> _Your task_
Return the line that contains "blue cupcake: 11 -> 8" plus every line after it to the end of the entries below, exactly as given, and stop there.

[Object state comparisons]

═══

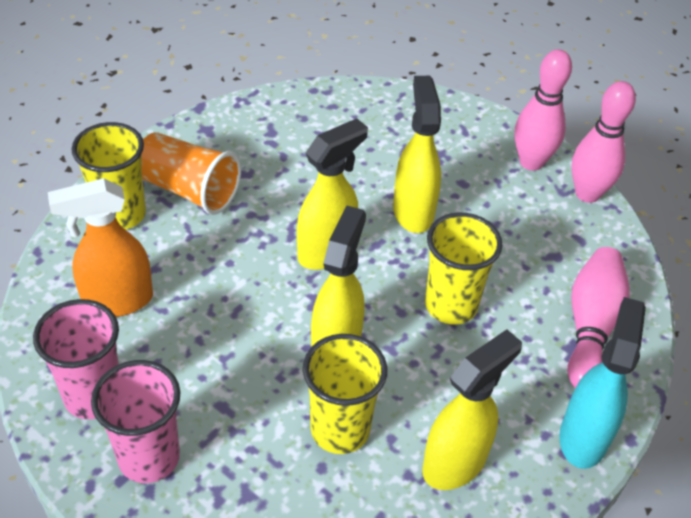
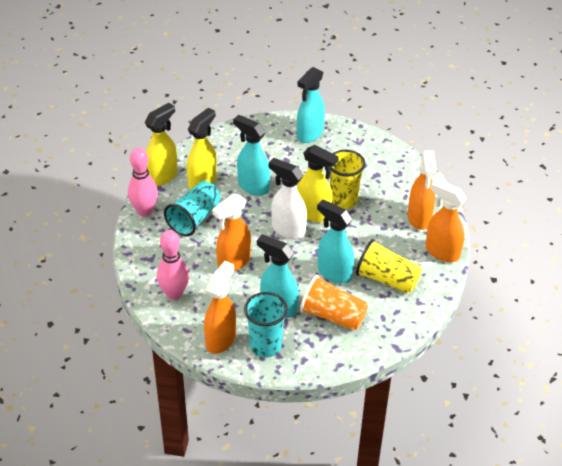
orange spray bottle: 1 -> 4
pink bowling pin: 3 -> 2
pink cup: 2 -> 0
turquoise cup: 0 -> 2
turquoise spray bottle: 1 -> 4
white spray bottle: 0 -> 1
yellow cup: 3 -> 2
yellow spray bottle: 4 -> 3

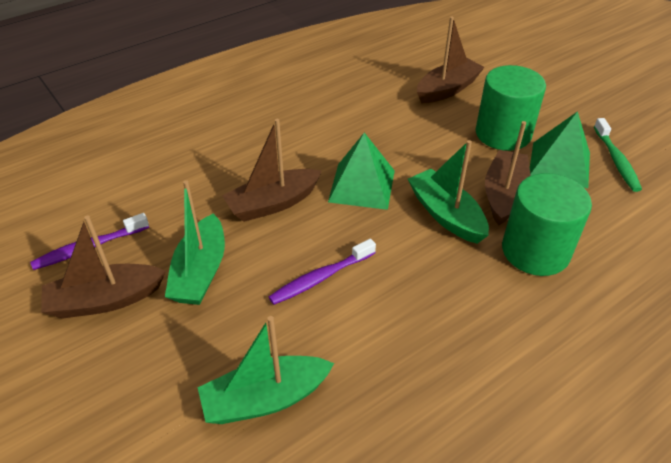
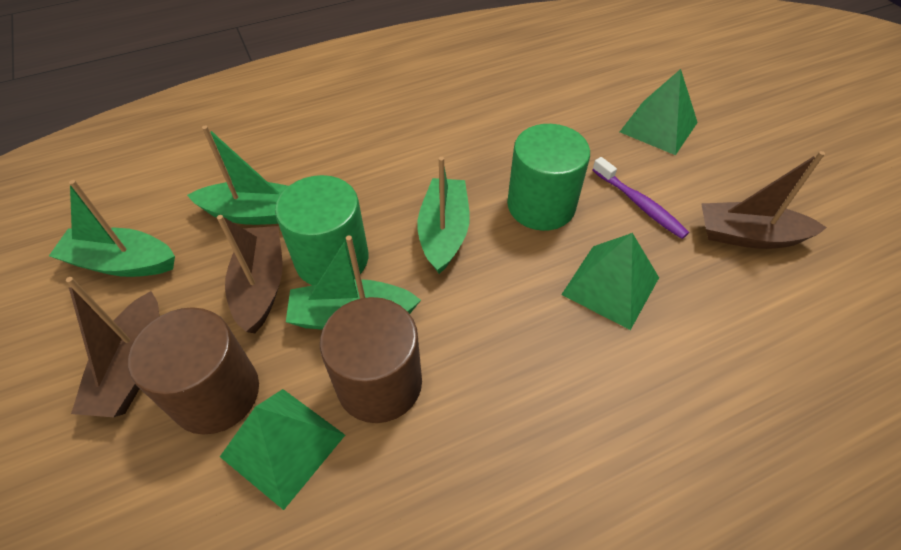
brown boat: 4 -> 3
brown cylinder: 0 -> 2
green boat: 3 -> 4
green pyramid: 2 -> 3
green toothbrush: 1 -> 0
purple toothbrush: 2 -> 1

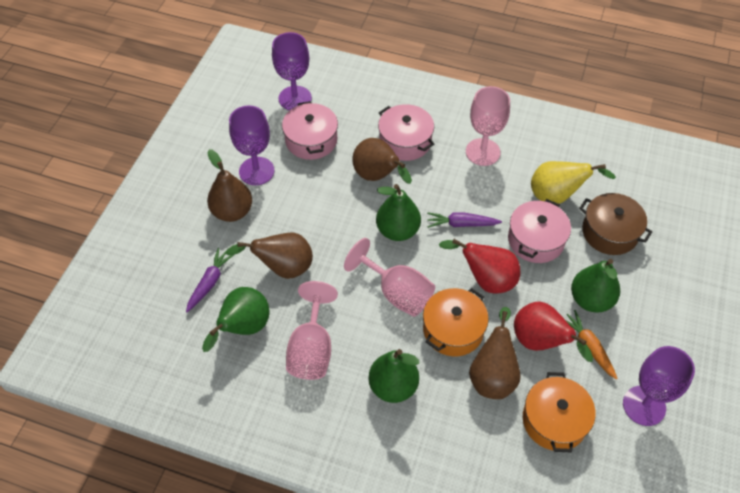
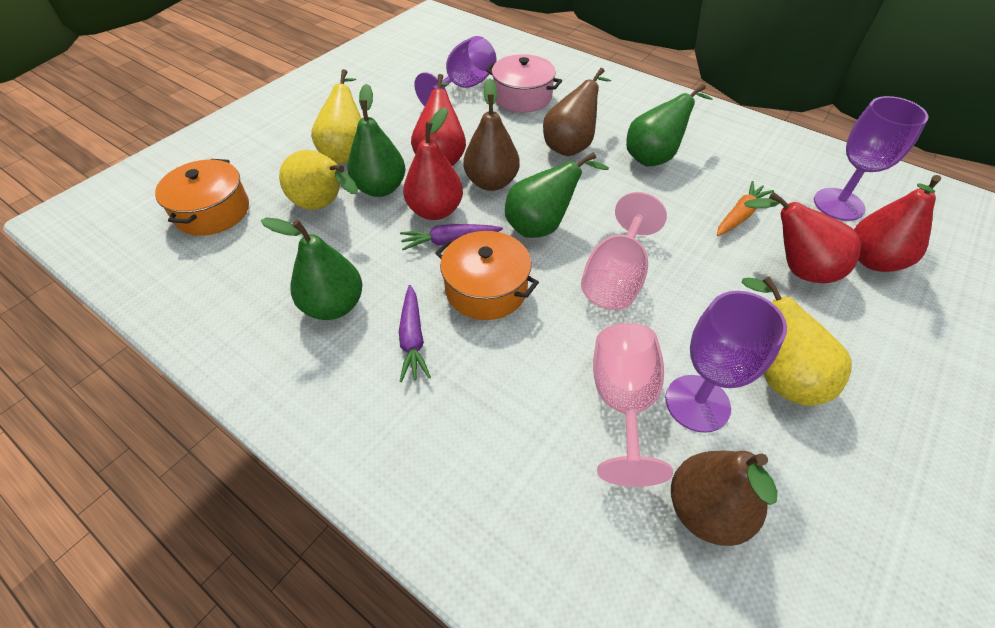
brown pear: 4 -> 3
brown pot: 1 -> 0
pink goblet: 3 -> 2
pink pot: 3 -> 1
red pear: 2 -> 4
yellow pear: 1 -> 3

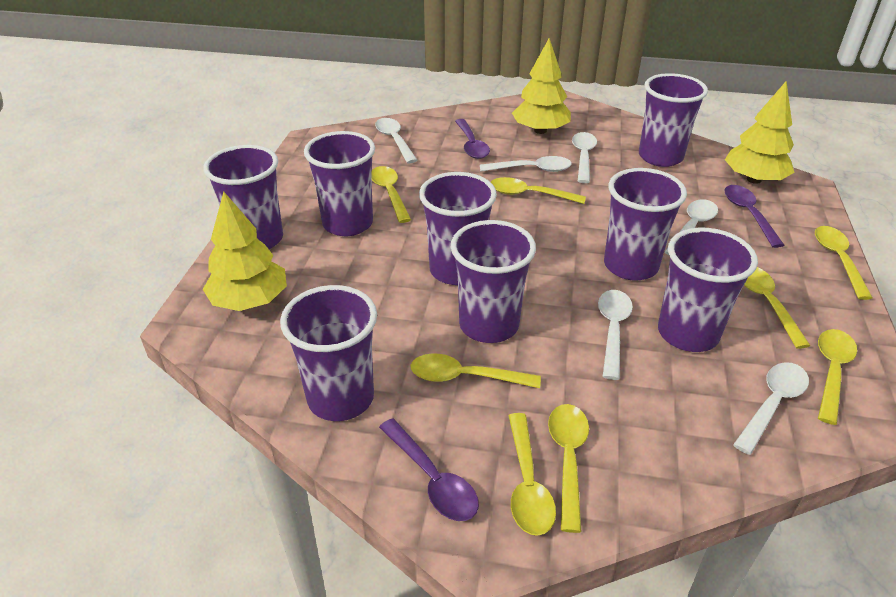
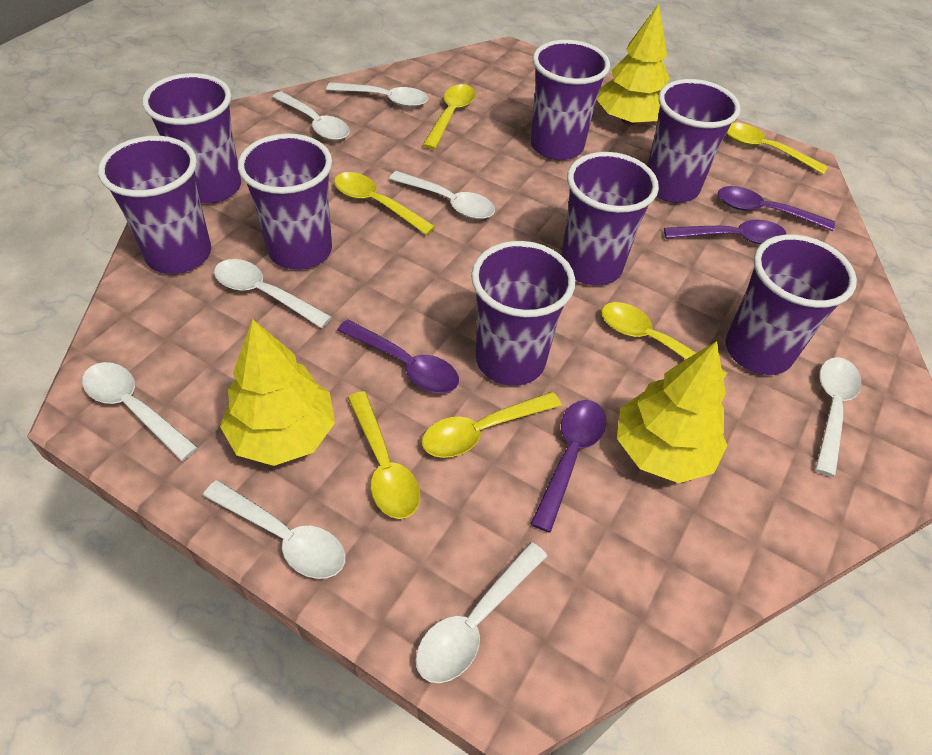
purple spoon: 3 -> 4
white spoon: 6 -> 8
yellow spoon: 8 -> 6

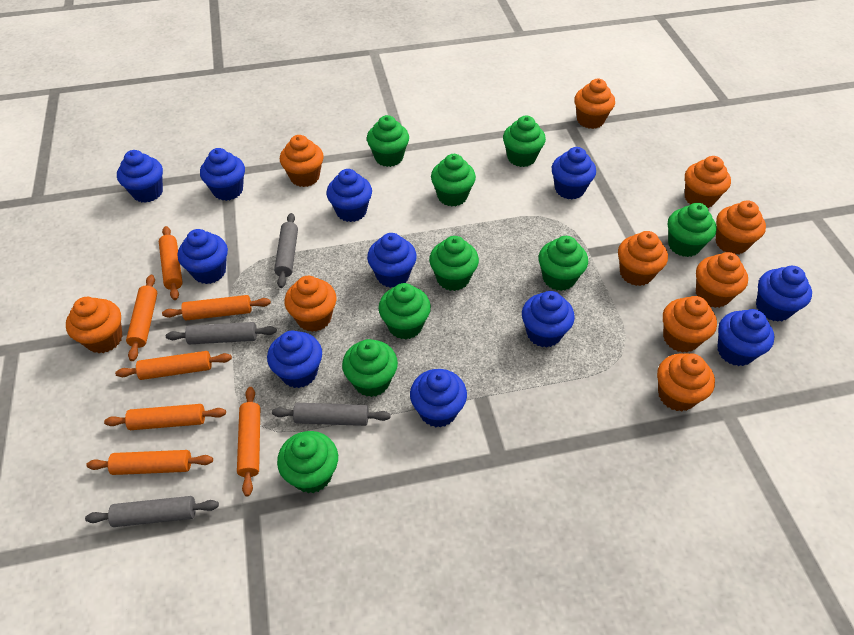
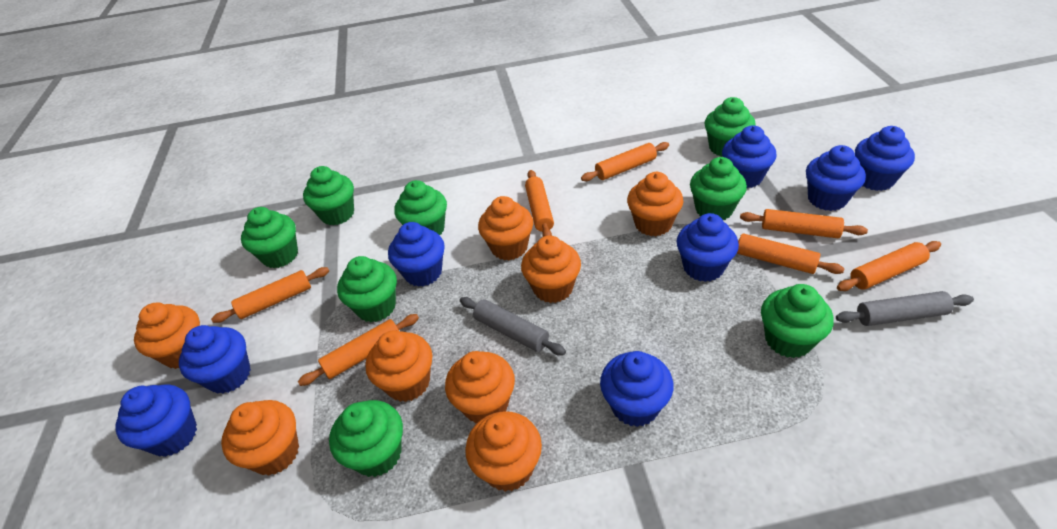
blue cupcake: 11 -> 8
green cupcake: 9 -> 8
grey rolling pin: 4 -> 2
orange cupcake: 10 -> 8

═══

> _Answer below_
blue cupcake: 11 -> 8
green cupcake: 9 -> 8
grey rolling pin: 4 -> 2
orange cupcake: 10 -> 8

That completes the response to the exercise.